>> begin SOURCE RECORDS

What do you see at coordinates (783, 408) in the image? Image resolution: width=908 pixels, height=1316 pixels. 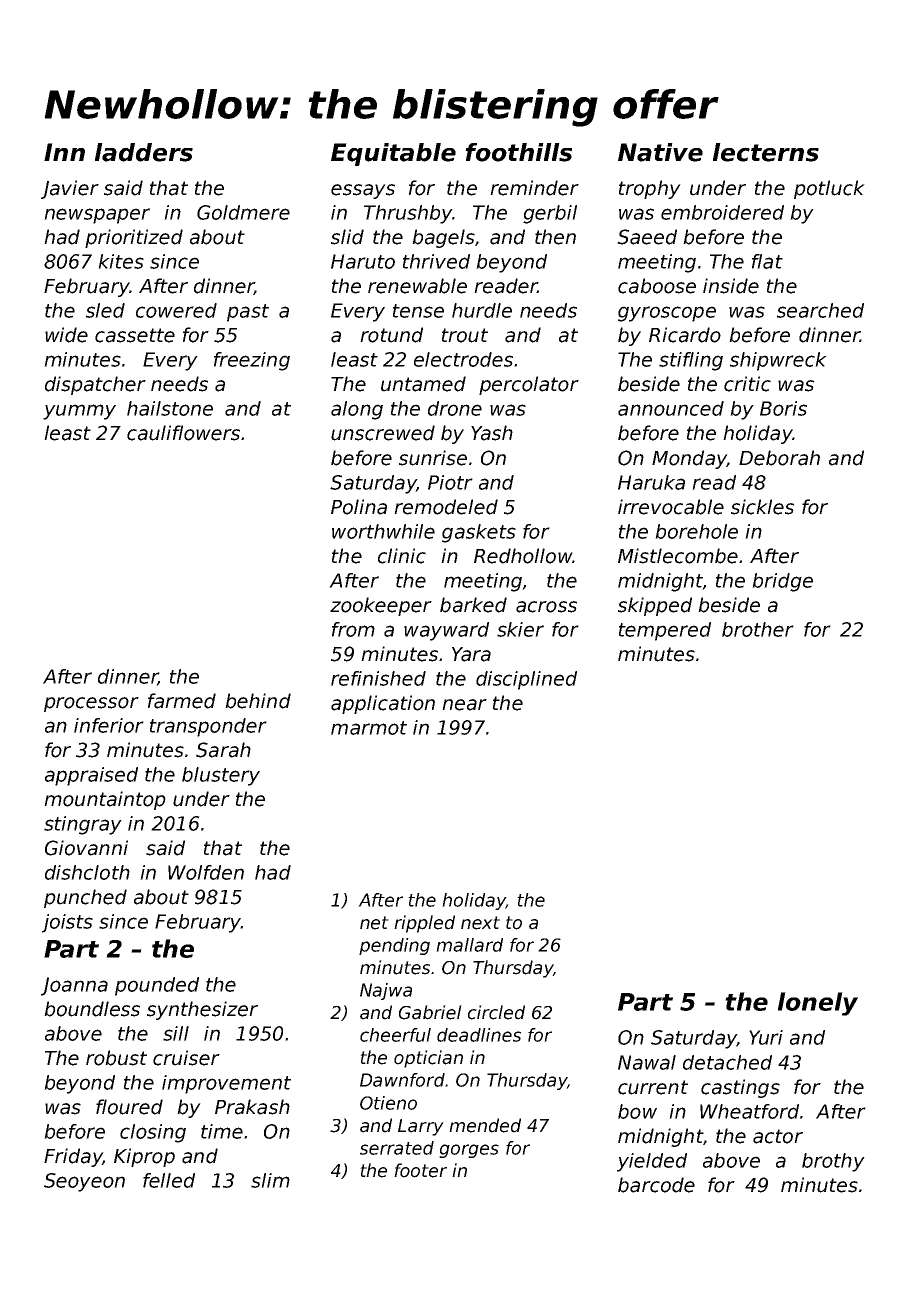 I see `Boris` at bounding box center [783, 408].
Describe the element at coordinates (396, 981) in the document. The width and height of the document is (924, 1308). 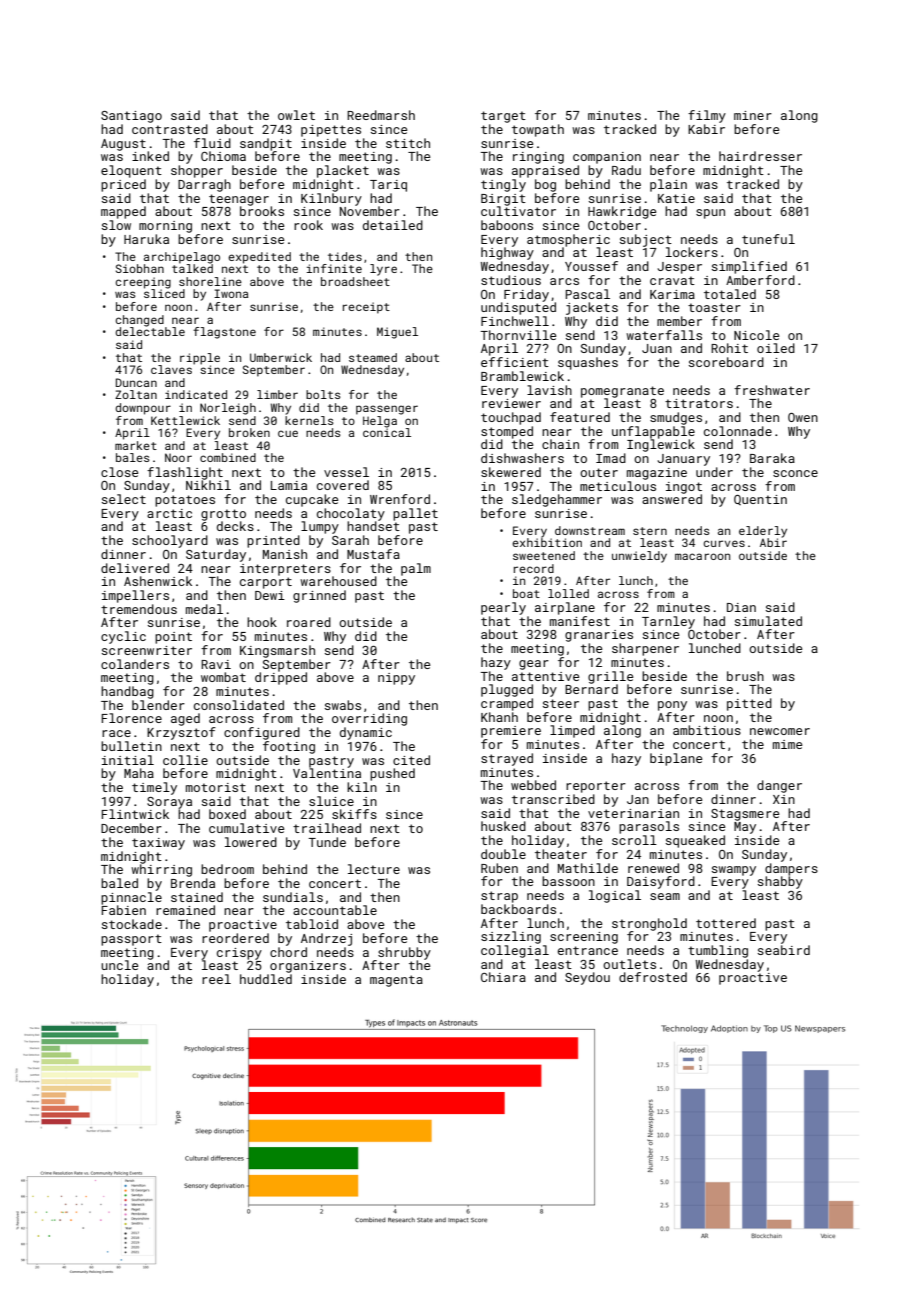
I see `magenta` at that location.
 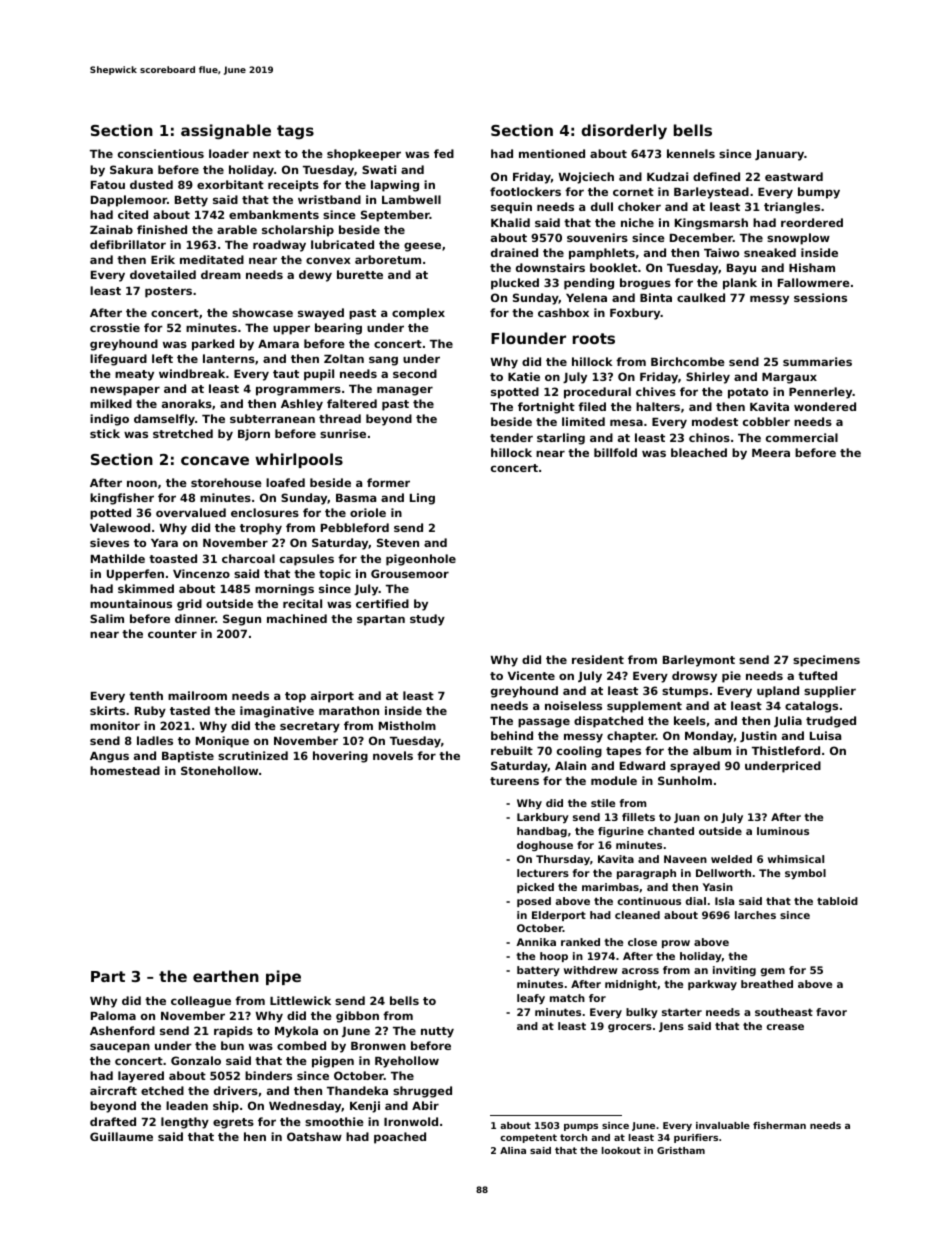 I want to click on tags, so click(x=295, y=132).
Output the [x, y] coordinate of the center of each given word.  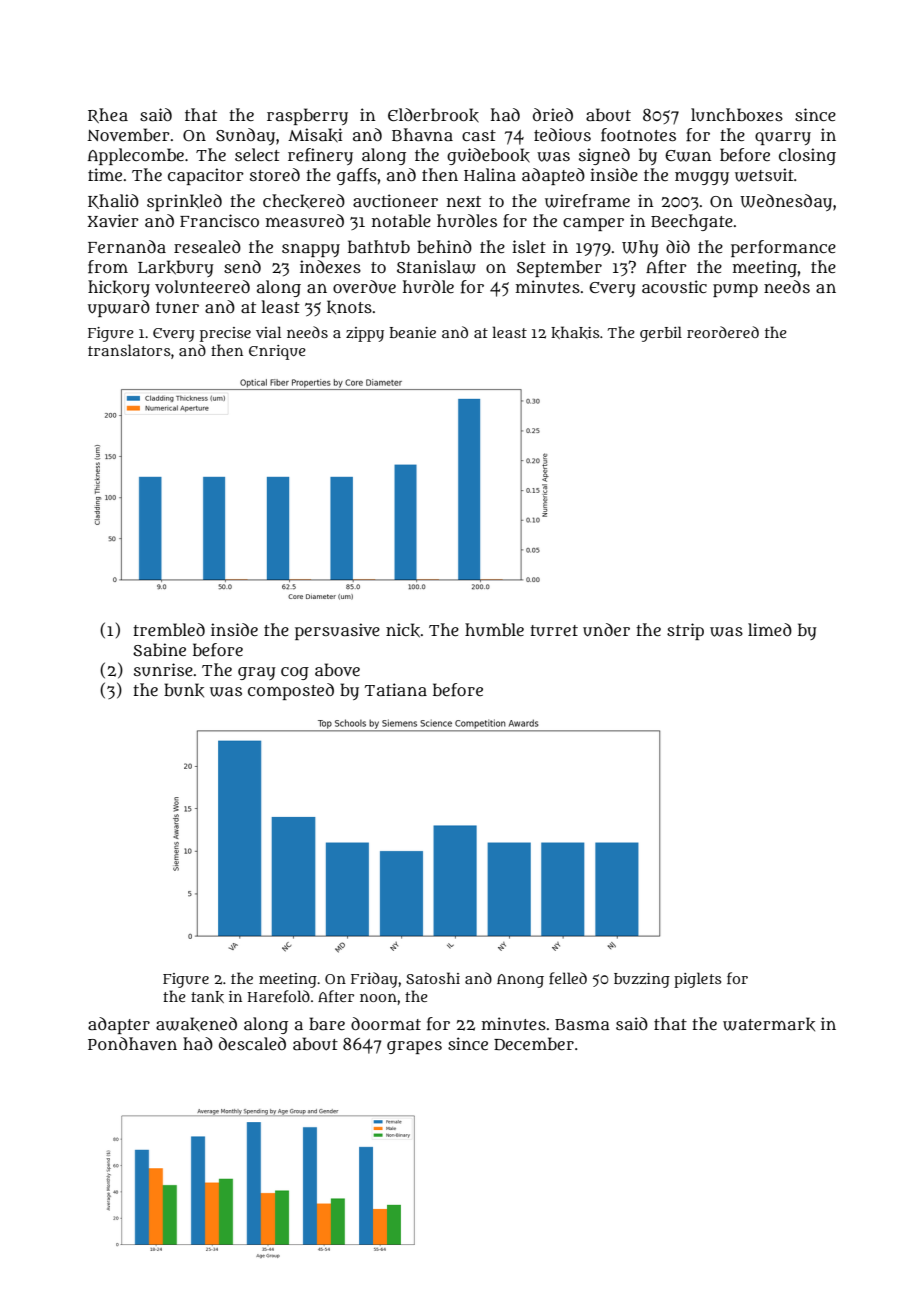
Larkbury [176, 268]
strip [685, 631]
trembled [169, 629]
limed [770, 629]
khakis [575, 332]
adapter [119, 1025]
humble [494, 630]
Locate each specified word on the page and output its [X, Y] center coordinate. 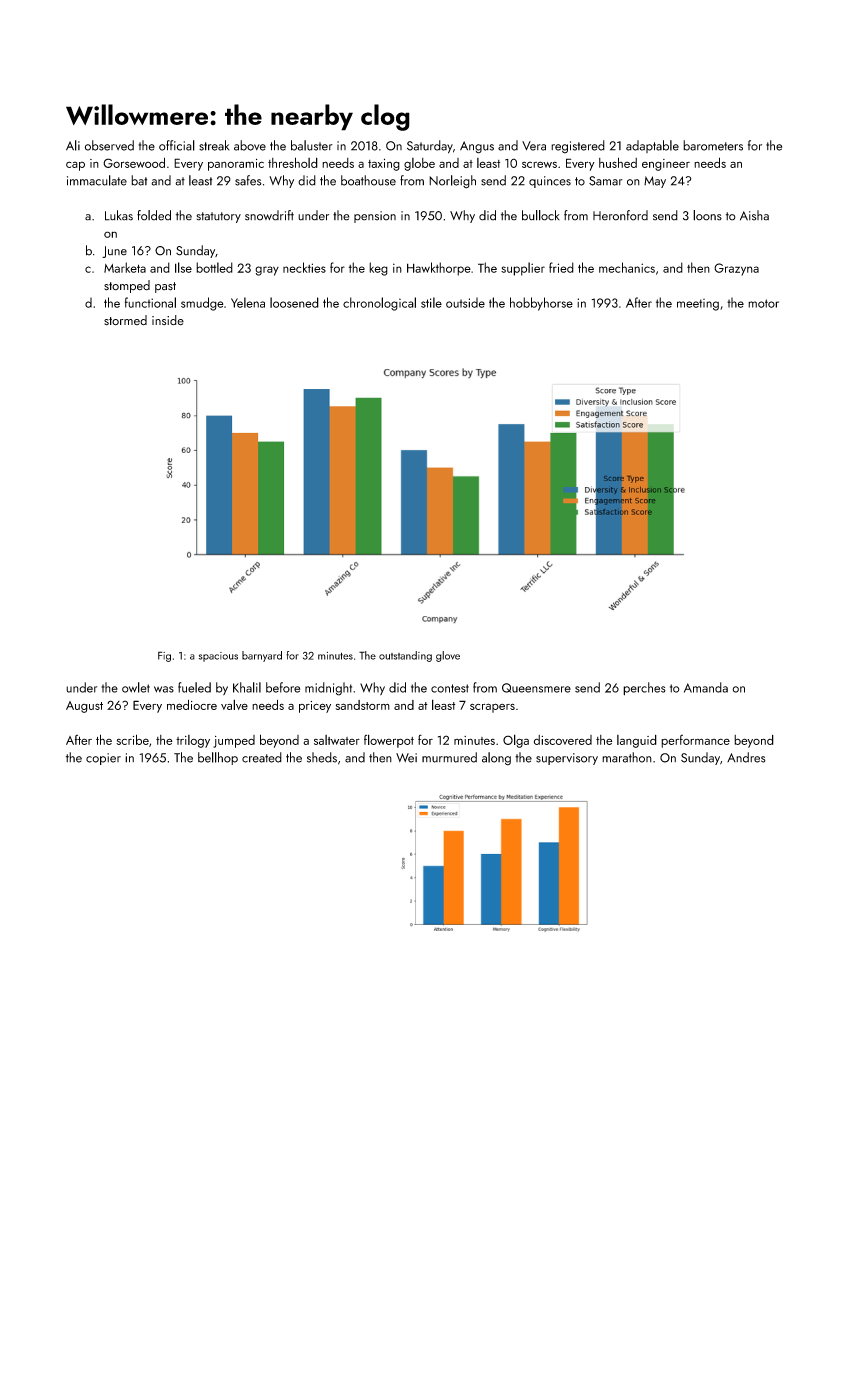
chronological [379, 304]
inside [168, 320]
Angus [477, 147]
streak [214, 145]
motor [763, 303]
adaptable [652, 146]
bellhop [218, 758]
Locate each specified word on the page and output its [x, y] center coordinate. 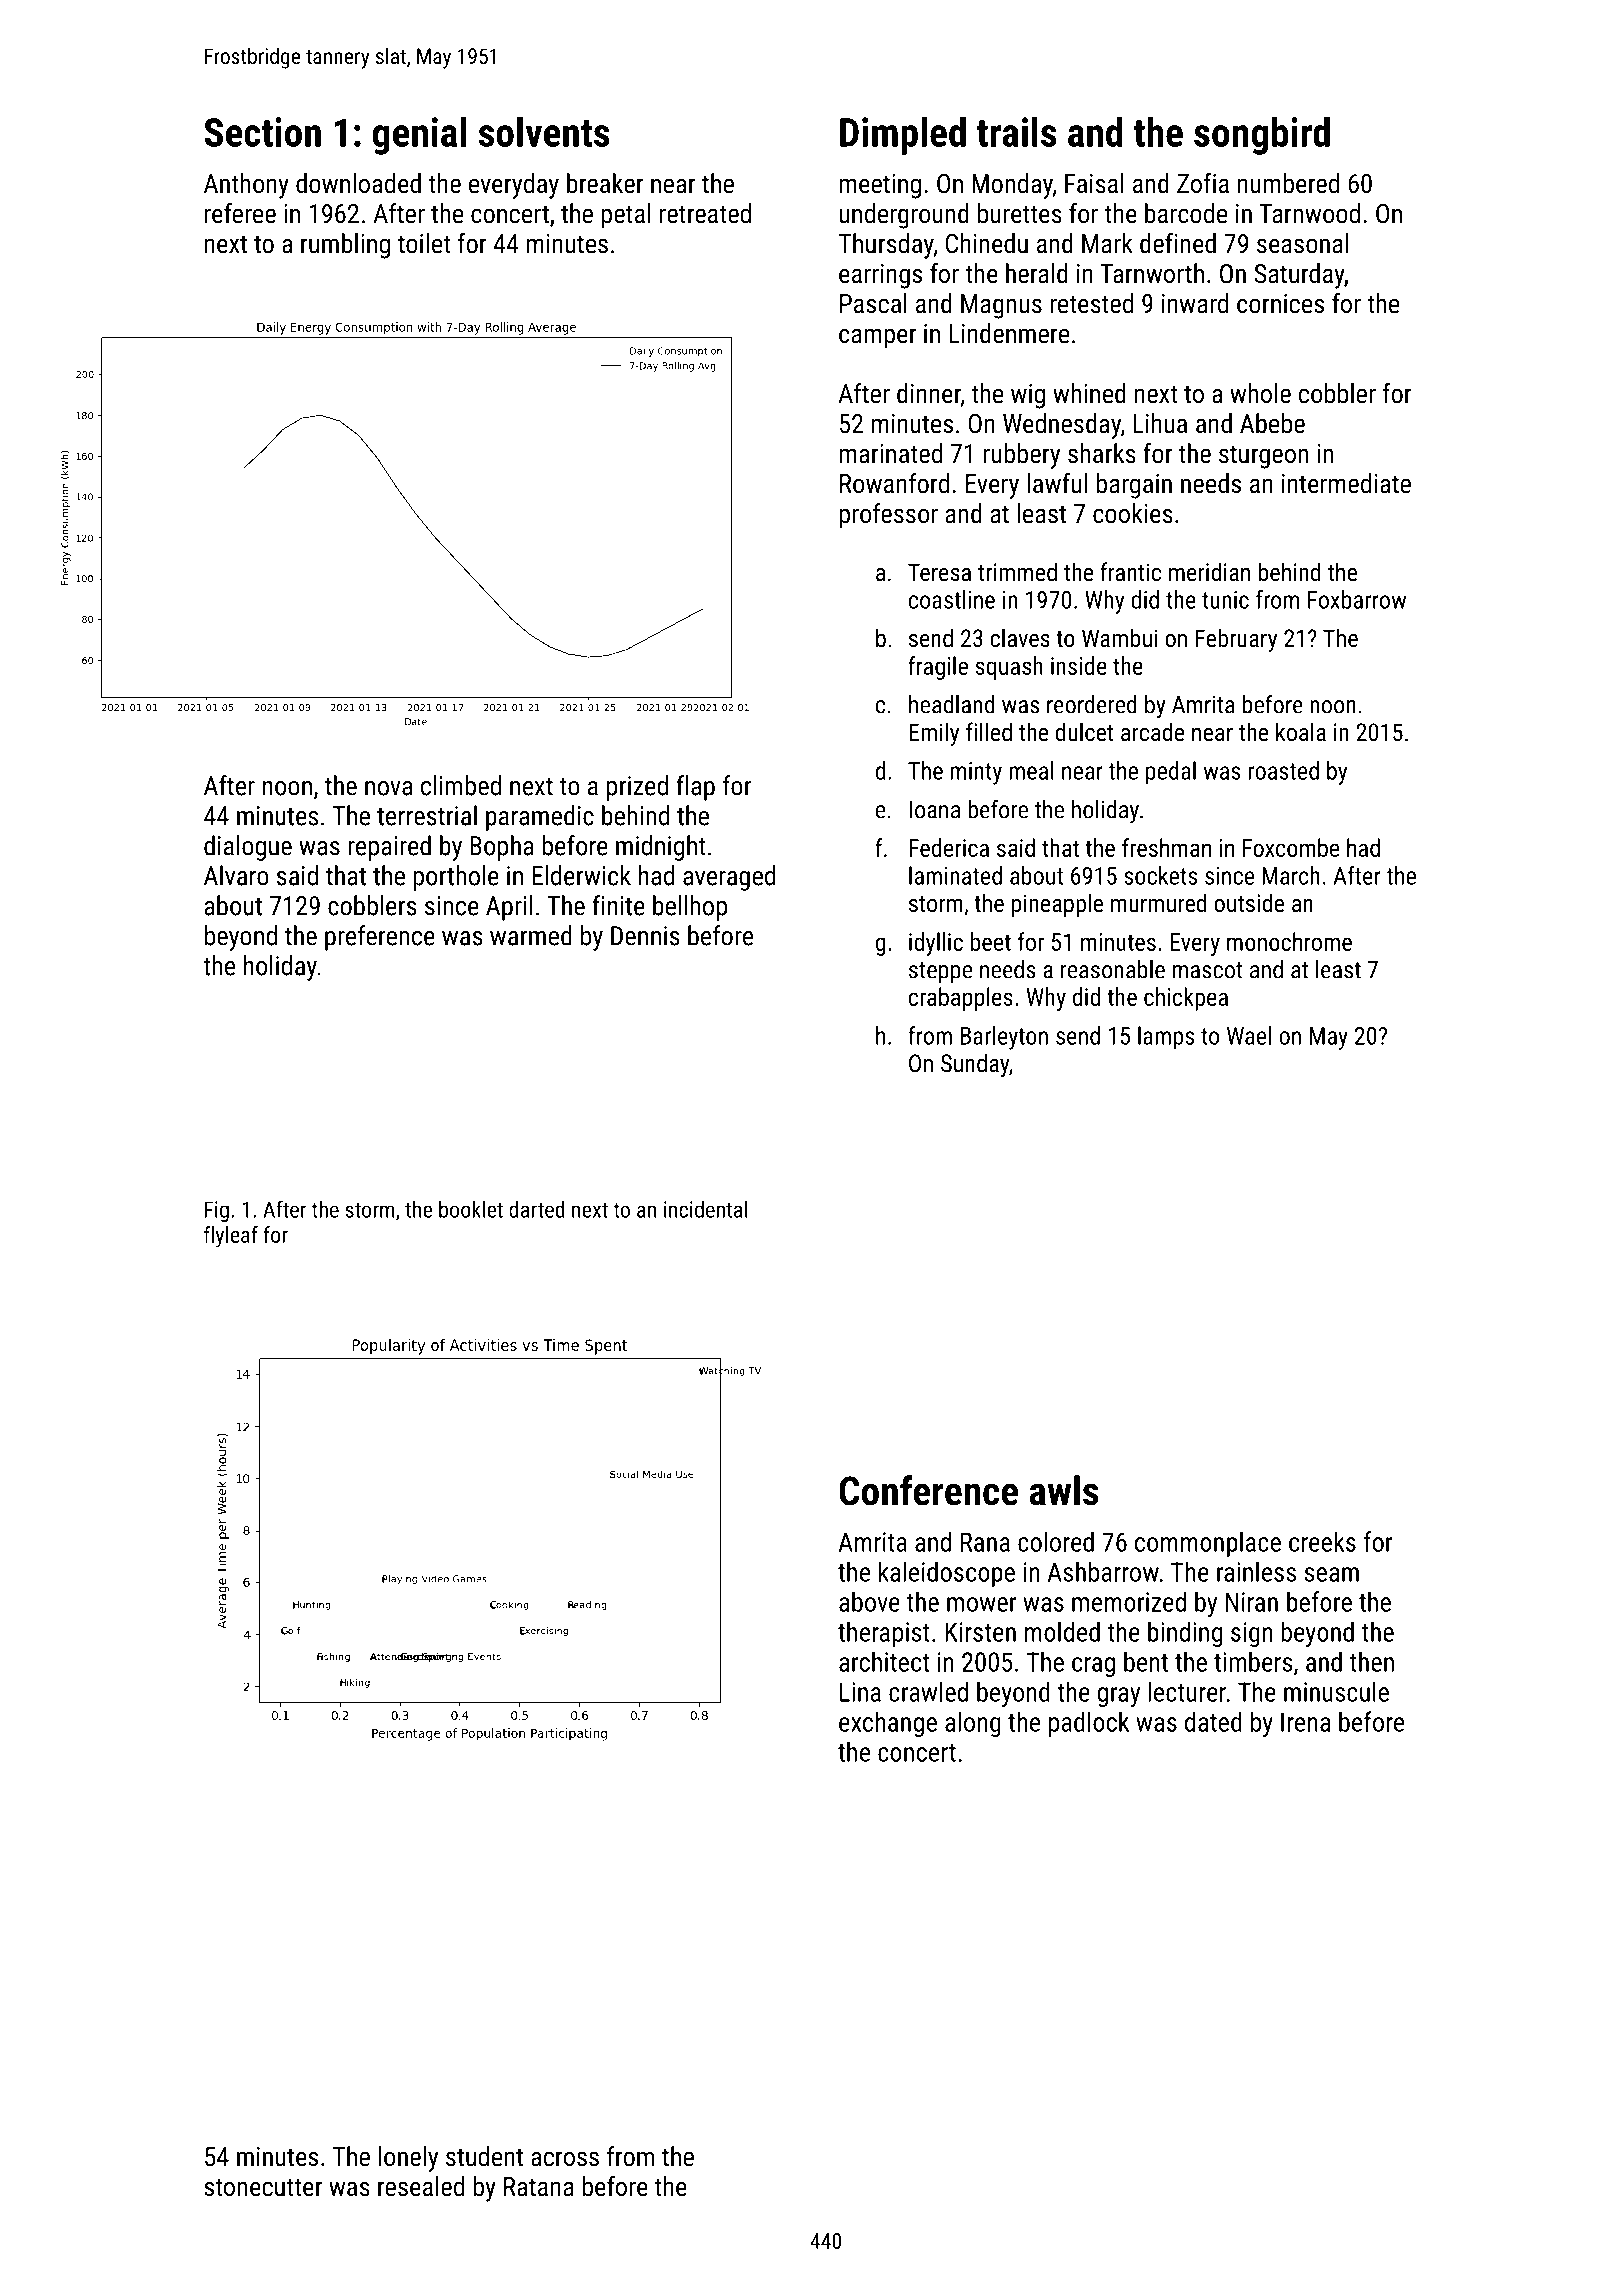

>> end SOURCE RECORDS

● **GIVEN TASK**
Rewrite the records from the line with "strip [685, 631]" through the end of the records, keeping every request and multiplying each coordinate in the answers by 0.8, rounded to the nearest whole number with halves rounded up. Leave out the pictures.

● **ANSWER TO THIS TASK**
strip [548, 505]
trembled [135, 503]
limed [616, 503]
khakis [460, 266]
adapter [95, 820]
humble [395, 504]
Locate each specified word on the page and output its [X, Y] center coordinate. 
chronological [303, 243]
inside [134, 256]
Angus [382, 118]
streak [171, 116]
motor [610, 242]
adaptable [522, 117]
bellhop [174, 606]
Locate each specified word on the page and output its [x, y] center coordinate. 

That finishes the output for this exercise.